> **INFORMATION GIVEN**:
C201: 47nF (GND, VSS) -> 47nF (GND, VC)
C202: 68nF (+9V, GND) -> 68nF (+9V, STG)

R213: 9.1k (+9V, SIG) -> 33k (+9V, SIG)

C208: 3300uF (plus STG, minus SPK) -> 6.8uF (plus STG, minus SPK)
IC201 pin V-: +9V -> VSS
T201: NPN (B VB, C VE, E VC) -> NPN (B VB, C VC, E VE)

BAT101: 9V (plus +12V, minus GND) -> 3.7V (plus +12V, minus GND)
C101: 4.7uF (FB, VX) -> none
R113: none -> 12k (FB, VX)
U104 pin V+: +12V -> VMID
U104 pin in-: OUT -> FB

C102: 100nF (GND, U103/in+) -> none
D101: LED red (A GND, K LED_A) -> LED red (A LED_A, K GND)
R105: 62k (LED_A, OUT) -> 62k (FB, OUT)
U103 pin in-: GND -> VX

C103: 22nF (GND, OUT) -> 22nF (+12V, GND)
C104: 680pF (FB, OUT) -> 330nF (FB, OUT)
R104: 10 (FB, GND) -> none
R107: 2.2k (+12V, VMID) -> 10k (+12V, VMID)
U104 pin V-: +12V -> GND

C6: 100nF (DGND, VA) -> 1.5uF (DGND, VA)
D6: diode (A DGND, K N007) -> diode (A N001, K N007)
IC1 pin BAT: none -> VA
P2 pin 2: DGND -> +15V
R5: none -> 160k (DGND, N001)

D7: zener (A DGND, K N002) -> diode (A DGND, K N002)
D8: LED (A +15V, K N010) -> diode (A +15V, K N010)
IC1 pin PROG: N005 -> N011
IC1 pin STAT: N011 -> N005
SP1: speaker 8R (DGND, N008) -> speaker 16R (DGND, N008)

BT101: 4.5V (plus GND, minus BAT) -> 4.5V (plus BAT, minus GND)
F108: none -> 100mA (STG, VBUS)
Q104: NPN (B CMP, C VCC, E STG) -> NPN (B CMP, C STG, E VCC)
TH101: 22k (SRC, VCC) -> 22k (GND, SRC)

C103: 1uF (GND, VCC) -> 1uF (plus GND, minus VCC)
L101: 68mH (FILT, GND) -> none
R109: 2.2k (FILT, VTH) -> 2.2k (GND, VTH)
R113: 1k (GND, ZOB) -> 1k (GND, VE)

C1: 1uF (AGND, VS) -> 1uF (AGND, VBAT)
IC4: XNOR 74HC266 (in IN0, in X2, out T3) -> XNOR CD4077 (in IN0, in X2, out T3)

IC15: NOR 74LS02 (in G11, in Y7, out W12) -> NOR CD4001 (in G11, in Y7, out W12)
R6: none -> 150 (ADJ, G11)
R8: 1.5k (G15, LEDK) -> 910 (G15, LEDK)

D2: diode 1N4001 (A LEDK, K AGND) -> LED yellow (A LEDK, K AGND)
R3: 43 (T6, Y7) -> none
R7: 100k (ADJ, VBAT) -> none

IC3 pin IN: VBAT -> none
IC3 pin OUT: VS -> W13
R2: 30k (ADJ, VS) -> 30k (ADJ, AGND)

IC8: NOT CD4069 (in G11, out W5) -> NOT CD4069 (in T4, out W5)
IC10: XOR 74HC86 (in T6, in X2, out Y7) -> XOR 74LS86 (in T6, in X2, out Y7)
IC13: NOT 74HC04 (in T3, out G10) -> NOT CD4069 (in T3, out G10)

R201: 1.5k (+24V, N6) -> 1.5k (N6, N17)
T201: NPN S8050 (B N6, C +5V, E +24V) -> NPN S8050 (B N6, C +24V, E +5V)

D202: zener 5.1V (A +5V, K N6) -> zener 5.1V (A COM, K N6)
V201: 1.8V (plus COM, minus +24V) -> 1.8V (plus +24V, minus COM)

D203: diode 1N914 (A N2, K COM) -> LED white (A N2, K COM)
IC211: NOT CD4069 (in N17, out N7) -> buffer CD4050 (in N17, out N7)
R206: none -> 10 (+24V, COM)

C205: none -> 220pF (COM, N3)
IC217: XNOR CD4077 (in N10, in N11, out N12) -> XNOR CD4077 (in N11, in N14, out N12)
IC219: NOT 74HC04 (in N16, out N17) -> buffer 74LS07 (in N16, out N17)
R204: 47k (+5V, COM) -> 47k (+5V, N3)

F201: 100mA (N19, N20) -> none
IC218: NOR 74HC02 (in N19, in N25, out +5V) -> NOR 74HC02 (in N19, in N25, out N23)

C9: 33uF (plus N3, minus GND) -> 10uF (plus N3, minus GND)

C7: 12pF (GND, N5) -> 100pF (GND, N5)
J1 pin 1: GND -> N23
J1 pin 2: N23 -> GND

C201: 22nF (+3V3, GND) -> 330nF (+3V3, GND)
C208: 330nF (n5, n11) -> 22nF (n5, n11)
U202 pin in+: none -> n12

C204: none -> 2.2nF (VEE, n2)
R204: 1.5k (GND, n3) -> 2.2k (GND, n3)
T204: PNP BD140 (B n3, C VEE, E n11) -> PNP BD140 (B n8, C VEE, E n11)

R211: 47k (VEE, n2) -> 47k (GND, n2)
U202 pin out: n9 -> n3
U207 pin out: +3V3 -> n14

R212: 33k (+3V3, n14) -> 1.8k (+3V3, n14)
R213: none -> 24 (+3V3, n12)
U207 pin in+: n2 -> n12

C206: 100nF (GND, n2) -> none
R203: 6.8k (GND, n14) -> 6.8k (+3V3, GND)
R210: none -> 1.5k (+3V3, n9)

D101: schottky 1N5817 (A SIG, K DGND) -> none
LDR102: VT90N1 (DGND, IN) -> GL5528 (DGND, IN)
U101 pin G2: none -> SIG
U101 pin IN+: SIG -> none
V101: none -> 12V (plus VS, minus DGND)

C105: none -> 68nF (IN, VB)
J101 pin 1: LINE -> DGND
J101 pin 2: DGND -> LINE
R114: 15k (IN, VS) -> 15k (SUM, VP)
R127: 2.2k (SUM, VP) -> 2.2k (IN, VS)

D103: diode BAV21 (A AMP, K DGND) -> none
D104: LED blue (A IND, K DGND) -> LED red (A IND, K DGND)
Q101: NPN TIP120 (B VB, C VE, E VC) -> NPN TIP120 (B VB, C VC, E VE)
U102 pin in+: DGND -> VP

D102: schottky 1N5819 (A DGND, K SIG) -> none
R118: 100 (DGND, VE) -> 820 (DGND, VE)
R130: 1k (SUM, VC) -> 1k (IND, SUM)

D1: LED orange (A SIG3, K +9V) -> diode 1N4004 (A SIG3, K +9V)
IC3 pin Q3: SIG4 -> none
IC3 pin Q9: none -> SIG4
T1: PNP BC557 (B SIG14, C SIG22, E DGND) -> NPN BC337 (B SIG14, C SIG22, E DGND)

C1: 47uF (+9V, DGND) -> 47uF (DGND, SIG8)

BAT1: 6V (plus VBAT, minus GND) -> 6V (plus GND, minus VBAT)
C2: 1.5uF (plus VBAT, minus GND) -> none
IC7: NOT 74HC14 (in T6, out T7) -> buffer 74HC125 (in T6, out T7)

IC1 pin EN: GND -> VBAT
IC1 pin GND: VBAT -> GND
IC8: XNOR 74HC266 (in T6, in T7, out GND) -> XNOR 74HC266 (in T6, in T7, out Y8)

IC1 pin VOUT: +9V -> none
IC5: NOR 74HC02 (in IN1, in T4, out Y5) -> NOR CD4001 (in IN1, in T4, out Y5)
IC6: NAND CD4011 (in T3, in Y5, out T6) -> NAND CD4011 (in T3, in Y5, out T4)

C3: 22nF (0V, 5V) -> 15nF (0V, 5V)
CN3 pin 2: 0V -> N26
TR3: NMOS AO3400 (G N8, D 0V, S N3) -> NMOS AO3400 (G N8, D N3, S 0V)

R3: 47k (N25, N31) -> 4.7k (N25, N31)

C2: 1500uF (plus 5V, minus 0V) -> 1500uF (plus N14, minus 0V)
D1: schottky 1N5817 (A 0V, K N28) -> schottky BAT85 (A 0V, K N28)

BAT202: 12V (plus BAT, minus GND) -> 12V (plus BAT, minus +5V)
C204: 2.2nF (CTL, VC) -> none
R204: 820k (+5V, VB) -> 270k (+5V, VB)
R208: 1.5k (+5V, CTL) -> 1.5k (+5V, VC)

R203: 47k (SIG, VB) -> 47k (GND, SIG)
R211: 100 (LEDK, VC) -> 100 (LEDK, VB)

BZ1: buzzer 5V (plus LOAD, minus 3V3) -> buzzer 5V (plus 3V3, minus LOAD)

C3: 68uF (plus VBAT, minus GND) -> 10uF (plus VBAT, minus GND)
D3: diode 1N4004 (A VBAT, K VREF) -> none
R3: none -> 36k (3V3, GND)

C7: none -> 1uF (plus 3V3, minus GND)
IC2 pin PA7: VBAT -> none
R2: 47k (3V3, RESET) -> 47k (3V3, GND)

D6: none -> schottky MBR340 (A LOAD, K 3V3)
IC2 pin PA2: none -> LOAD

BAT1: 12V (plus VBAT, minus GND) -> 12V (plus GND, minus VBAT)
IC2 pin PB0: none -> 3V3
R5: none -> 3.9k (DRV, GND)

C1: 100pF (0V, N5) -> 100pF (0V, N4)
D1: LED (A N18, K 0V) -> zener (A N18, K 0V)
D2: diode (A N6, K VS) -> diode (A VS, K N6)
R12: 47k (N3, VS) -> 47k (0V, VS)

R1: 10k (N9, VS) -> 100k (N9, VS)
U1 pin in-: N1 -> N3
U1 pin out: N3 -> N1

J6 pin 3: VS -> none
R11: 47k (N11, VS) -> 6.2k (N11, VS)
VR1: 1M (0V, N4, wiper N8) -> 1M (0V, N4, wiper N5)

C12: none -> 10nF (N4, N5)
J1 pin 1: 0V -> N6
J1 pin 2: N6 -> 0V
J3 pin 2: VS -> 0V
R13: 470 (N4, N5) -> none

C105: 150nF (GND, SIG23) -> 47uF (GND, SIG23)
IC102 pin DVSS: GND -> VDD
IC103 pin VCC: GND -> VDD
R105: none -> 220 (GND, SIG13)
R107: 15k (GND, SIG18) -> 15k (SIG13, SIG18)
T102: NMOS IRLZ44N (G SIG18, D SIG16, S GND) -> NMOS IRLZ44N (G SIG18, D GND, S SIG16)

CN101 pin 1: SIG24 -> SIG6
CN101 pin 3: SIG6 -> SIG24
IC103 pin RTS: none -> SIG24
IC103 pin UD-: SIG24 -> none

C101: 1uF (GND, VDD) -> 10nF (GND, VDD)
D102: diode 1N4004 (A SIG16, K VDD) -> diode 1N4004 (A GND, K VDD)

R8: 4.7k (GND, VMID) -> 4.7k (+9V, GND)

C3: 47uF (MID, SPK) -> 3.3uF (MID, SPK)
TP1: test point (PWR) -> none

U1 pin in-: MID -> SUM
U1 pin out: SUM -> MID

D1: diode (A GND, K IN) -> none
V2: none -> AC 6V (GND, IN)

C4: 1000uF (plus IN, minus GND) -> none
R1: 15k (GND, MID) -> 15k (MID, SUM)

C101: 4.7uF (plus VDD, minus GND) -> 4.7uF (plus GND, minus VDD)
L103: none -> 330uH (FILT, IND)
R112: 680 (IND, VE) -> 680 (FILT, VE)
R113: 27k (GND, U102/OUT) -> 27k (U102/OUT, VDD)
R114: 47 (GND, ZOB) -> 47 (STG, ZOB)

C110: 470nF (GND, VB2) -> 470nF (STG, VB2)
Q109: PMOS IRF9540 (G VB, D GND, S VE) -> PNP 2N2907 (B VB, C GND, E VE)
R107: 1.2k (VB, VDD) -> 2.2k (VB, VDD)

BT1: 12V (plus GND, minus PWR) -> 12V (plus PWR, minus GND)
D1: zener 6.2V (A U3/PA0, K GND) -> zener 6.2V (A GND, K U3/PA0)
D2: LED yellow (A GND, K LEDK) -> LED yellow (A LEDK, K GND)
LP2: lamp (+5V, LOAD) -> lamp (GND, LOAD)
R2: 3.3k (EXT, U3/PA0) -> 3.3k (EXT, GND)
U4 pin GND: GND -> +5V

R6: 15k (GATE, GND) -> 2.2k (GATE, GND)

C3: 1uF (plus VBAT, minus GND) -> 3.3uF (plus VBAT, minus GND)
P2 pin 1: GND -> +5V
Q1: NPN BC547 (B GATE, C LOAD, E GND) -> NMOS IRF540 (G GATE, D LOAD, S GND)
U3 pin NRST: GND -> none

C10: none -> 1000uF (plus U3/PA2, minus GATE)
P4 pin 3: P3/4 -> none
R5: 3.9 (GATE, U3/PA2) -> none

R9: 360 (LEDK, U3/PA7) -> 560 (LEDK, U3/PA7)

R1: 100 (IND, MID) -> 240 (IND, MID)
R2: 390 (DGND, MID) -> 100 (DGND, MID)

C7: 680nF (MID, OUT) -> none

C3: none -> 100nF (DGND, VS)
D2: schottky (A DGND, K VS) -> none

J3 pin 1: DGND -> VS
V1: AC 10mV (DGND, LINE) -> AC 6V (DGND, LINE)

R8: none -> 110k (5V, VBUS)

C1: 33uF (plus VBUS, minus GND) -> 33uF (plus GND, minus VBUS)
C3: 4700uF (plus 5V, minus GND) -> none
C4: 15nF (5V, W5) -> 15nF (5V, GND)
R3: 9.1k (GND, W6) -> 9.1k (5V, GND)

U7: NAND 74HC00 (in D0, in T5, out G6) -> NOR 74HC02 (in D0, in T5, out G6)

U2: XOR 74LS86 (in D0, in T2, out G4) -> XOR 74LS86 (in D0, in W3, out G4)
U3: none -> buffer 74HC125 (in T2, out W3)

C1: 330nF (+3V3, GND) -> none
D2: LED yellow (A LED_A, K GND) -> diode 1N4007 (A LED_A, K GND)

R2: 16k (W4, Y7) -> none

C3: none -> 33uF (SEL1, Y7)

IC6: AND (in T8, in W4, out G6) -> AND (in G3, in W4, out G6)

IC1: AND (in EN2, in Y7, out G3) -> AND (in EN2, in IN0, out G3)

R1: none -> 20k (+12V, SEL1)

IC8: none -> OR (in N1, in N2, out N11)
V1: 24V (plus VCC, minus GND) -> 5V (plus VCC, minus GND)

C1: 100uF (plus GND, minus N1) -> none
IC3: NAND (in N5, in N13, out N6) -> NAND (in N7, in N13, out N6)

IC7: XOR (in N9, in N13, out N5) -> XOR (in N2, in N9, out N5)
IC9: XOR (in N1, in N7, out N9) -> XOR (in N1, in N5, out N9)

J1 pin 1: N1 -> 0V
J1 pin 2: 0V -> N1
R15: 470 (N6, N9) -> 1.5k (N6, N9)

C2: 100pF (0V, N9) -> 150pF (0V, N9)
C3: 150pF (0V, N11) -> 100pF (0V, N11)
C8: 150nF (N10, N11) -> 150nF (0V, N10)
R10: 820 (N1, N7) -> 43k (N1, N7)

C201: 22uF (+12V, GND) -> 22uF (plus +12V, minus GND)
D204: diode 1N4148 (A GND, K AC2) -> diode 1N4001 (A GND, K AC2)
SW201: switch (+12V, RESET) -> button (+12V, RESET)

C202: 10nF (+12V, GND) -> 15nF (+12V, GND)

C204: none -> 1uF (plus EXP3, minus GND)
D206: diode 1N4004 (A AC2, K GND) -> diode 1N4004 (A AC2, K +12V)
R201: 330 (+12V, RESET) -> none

> **TASK DIRECTIONS**: Nothing beyond the line containing "IC13: NOT 74HC04" is to be output; the lines above, from the first one onward to that line, are to be transcribed exactly.

> **RESULT FOR THIS TASK**:
C201: 47nF (GND, VSS) -> 47nF (GND, VC)
C202: 68nF (+9V, GND) -> 68nF (+9V, STG)

R213: 9.1k (+9V, SIG) -> 33k (+9V, SIG)

C208: 3300uF (plus STG, minus SPK) -> 6.8uF (plus STG, minus SPK)
IC201 pin V-: +9V -> VSS
T201: NPN (B VB, C VE, E VC) -> NPN (B VB, C VC, E VE)

BAT101: 9V (plus +12V, minus GND) -> 3.7V (plus +12V, minus GND)
C101: 4.7uF (FB, VX) -> none
R113: none -> 12k (FB, VX)
U104 pin V+: +12V -> VMID
U104 pin in-: OUT -> FB

C102: 100nF (GND, U103/in+) -> none
D101: LED red (A GND, K LED_A) -> LED red (A LED_A, K GND)
R105: 62k (LED_A, OUT) -> 62k (FB, OUT)
U103 pin in-: GND -> VX

C103: 22nF (GND, OUT) -> 22nF (+12V, GND)
C104: 680pF (FB, OUT) -> 330nF (FB, OUT)
R104: 10 (FB, GND) -> none
R107: 2.2k (+12V, VMID) -> 10k (+12V, VMID)
U104 pin V-: +12V -> GND

C6: 100nF (DGND, VA) -> 1.5uF (DGND, VA)
D6: diode (A DGND, K N007) -> diode (A N001, K N007)
IC1 pin BAT: none -> VA
P2 pin 2: DGND -> +15V
R5: none -> 160k (DGND, N001)

D7: zener (A DGND, K N002) -> diode (A DGND, K N002)
D8: LED (A +15V, K N010) -> diode (A +15V, K N010)
IC1 pin PROG: N005 -> N011
IC1 pin STAT: N011 -> N005
SP1: speaker 8R (DGND, N008) -> speaker 16R (DGND, N008)

BT101: 4.5V (plus GND, minus BAT) -> 4.5V (plus BAT, minus GND)
F108: none -> 100mA (STG, VBUS)
Q104: NPN (B CMP, C VCC, E STG) -> NPN (B CMP, C STG, E VCC)
TH101: 22k (SRC, VCC) -> 22k (GND, SRC)

C103: 1uF (GND, VCC) -> 1uF (plus GND, minus VCC)
L101: 68mH (FILT, GND) -> none
R109: 2.2k (FILT, VTH) -> 2.2k (GND, VTH)
R113: 1k (GND, ZOB) -> 1k (GND, VE)

C1: 1uF (AGND, VS) -> 1uF (AGND, VBAT)
IC4: XNOR 74HC266 (in IN0, in X2, out T3) -> XNOR CD4077 (in IN0, in X2, out T3)

IC15: NOR 74LS02 (in G11, in Y7, out W12) -> NOR CD4001 (in G11, in Y7, out W12)
R6: none -> 150 (ADJ, G11)
R8: 1.5k (G15, LEDK) -> 910 (G15, LEDK)

D2: diode 1N4001 (A LEDK, K AGND) -> LED yellow (A LEDK, K AGND)
R3: 43 (T6, Y7) -> none
R7: 100k (ADJ, VBAT) -> none

IC3 pin IN: VBAT -> none
IC3 pin OUT: VS -> W13
R2: 30k (ADJ, VS) -> 30k (ADJ, AGND)

IC8: NOT CD4069 (in G11, out W5) -> NOT CD4069 (in T4, out W5)
IC10: XOR 74HC86 (in T6, in X2, out Y7) -> XOR 74LS86 (in T6, in X2, out Y7)
IC13: NOT 74HC04 (in T3, out G10) -> NOT CD4069 (in T3, out G10)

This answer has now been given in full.